** Begin Entries supplied **

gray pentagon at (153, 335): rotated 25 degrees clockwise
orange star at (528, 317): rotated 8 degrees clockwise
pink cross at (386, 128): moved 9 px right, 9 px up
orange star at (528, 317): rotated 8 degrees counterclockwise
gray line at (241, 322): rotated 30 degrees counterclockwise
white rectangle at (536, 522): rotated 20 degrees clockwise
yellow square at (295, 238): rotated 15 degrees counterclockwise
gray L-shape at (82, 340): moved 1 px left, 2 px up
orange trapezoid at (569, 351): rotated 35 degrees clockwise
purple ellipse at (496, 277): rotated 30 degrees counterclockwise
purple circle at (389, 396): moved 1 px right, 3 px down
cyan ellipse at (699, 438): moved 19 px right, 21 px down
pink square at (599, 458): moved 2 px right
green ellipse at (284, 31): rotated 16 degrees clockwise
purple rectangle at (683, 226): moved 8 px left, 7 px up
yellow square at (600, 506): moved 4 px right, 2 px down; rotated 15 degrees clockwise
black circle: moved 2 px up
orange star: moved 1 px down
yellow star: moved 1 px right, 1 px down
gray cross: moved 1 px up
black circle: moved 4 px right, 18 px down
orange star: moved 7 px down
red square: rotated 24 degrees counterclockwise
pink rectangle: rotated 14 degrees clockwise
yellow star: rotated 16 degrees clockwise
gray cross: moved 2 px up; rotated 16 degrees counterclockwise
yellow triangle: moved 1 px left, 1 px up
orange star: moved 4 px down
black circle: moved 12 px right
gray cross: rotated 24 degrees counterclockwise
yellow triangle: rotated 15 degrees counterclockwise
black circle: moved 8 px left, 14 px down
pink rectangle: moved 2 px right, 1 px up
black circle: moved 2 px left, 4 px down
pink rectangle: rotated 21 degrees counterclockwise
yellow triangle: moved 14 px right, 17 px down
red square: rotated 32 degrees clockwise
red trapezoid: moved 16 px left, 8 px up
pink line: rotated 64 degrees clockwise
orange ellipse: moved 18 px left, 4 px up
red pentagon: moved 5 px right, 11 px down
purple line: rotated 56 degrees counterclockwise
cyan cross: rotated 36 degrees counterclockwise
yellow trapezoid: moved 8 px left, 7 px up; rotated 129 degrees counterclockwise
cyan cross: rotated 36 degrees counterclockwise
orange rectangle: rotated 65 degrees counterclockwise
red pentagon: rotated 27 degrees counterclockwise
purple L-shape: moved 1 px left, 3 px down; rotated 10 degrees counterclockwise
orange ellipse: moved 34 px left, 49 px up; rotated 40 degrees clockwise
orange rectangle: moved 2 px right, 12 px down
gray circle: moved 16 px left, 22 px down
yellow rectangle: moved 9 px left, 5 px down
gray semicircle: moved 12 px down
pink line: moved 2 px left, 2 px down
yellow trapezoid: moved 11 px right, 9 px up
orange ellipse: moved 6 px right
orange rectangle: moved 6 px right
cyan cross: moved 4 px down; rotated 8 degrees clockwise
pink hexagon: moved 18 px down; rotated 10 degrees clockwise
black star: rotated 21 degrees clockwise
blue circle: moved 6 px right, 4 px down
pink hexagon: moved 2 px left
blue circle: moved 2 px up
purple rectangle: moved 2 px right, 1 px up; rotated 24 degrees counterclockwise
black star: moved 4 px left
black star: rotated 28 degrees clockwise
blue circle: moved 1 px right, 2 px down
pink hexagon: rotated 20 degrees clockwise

** End Entries supplied **

◆ **Task**
Copy out every line of the records above, word for word, with nothing added or left out.

◆ **Solution to this exercise**
gray pentagon at (153, 335): rotated 25 degrees clockwise
orange star at (528, 317): rotated 8 degrees clockwise
pink cross at (386, 128): moved 9 px right, 9 px up
orange star at (528, 317): rotated 8 degrees counterclockwise
gray line at (241, 322): rotated 30 degrees counterclockwise
white rectangle at (536, 522): rotated 20 degrees clockwise
yellow square at (295, 238): rotated 15 degrees counterclockwise
gray L-shape at (82, 340): moved 1 px left, 2 px up
orange trapezoid at (569, 351): rotated 35 degrees clockwise
purple ellipse at (496, 277): rotated 30 degrees counterclockwise
purple circle at (389, 396): moved 1 px right, 3 px down
cyan ellipse at (699, 438): moved 19 px right, 21 px down
pink square at (599, 458): moved 2 px right
green ellipse at (284, 31): rotated 16 degrees clockwise
purple rectangle at (683, 226): moved 8 px left, 7 px up
yellow square at (600, 506): moved 4 px right, 2 px down; rotated 15 degrees clockwise
black circle: moved 2 px up
orange star: moved 1 px down
yellow star: moved 1 px right, 1 px down
gray cross: moved 1 px up
black circle: moved 4 px right, 18 px down
orange star: moved 7 px down
red square: rotated 24 degrees counterclockwise
pink rectangle: rotated 14 degrees clockwise
yellow star: rotated 16 degrees clockwise
gray cross: moved 2 px up; rotated 16 degrees counterclockwise
yellow triangle: moved 1 px left, 1 px up
orange star: moved 4 px down
black circle: moved 12 px right
gray cross: rotated 24 degrees counterclockwise
yellow triangle: rotated 15 degrees counterclockwise
black circle: moved 8 px left, 14 px down
pink rectangle: moved 2 px right, 1 px up
black circle: moved 2 px left, 4 px down
pink rectangle: rotated 21 degrees counterclockwise
yellow triangle: moved 14 px right, 17 px down
red square: rotated 32 degrees clockwise
red trapezoid: moved 16 px left, 8 px up
pink line: rotated 64 degrees clockwise
orange ellipse: moved 18 px left, 4 px up
red pentagon: moved 5 px right, 11 px down
purple line: rotated 56 degrees counterclockwise
cyan cross: rotated 36 degrees counterclockwise
yellow trapezoid: moved 8 px left, 7 px up; rotated 129 degrees counterclockwise
cyan cross: rotated 36 degrees counterclockwise
orange rectangle: rotated 65 degrees counterclockwise
red pentagon: rotated 27 degrees counterclockwise
purple L-shape: moved 1 px left, 3 px down; rotated 10 degrees counterclockwise
orange ellipse: moved 34 px left, 49 px up; rotated 40 degrees clockwise
orange rectangle: moved 2 px right, 12 px down
gray circle: moved 16 px left, 22 px down
yellow rectangle: moved 9 px left, 5 px down
gray semicircle: moved 12 px down
pink line: moved 2 px left, 2 px down
yellow trapezoid: moved 11 px right, 9 px up
orange ellipse: moved 6 px right
orange rectangle: moved 6 px right
cyan cross: moved 4 px down; rotated 8 degrees clockwise
pink hexagon: moved 18 px down; rotated 10 degrees clockwise
black star: rotated 21 degrees clockwise
blue circle: moved 6 px right, 4 px down
pink hexagon: moved 2 px left
blue circle: moved 2 px up
purple rectangle: moved 2 px right, 1 px up; rotated 24 degrees counterclockwise
black star: moved 4 px left
black star: rotated 28 degrees clockwise
blue circle: moved 1 px right, 2 px down
pink hexagon: rotated 20 degrees clockwise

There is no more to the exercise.